#### [ACTIVITY]
In the entries below, which lines run from the one containing "(159, 283) = (462, 360): blue" to the one containing "(494, 289) = (590, 185): purple"? Copy exactly those lines, ends included, and no others.

#### [INFORMATION PROVIDED]
—————

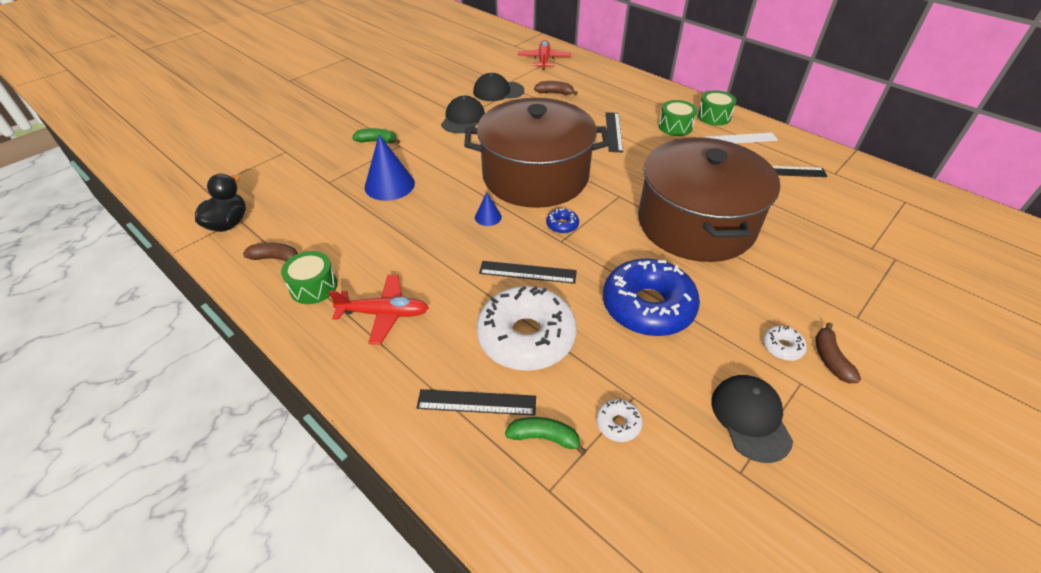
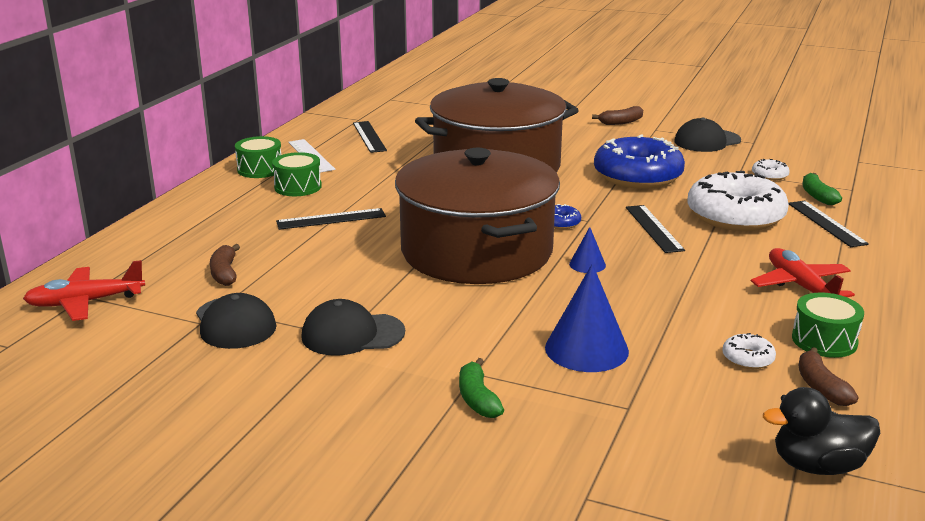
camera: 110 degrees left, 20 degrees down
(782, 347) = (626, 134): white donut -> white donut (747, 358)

—————

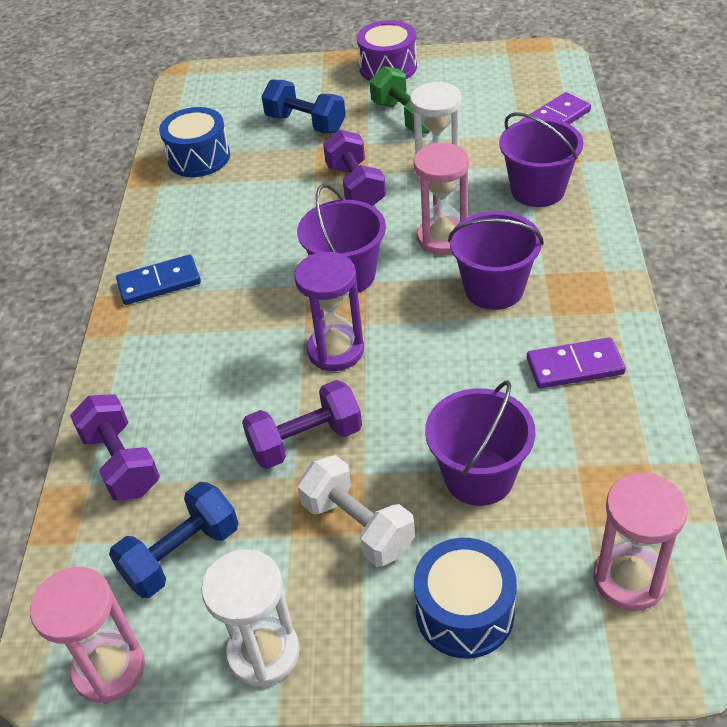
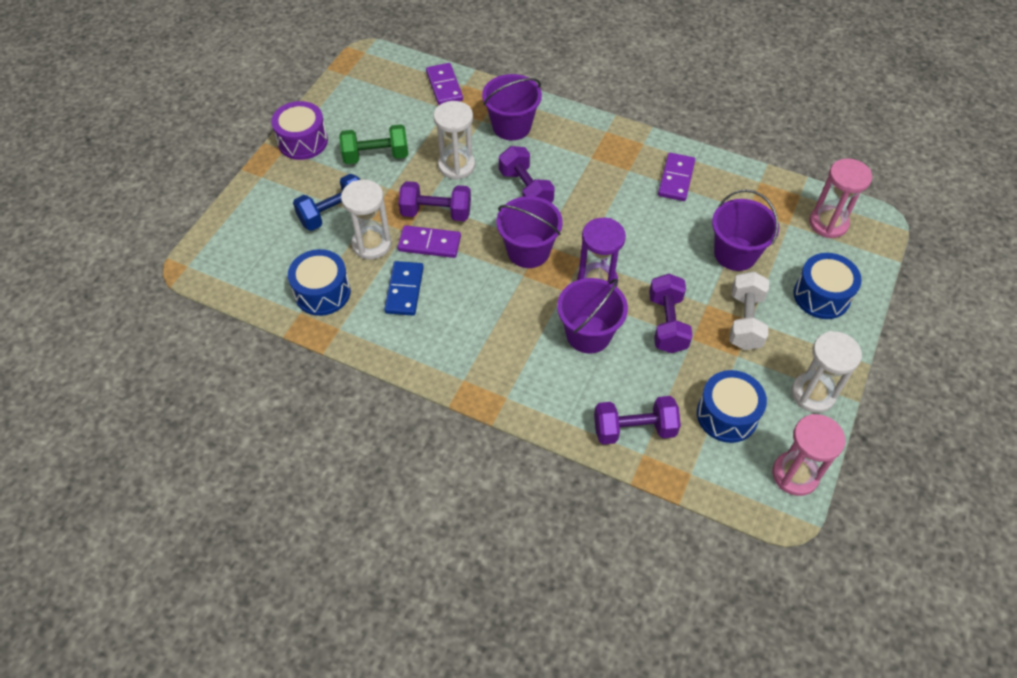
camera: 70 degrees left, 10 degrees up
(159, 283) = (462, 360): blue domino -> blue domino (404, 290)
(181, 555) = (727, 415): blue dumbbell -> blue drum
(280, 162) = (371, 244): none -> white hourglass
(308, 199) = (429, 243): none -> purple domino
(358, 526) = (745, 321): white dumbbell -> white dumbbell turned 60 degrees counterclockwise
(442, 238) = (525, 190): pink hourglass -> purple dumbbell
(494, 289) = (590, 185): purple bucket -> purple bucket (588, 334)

—————

#### [YOUR SOLUTION]
(159, 283) = (462, 360): blue domino -> blue domino (404, 290)
(181, 555) = (727, 415): blue dumbbell -> blue drum
(280, 162) = (371, 244): none -> white hourglass
(308, 199) = (429, 243): none -> purple domino
(358, 526) = (745, 321): white dumbbell -> white dumbbell turned 60 degrees counterclockwise
(442, 238) = (525, 190): pink hourglass -> purple dumbbell
(494, 289) = (590, 185): purple bucket -> purple bucket (588, 334)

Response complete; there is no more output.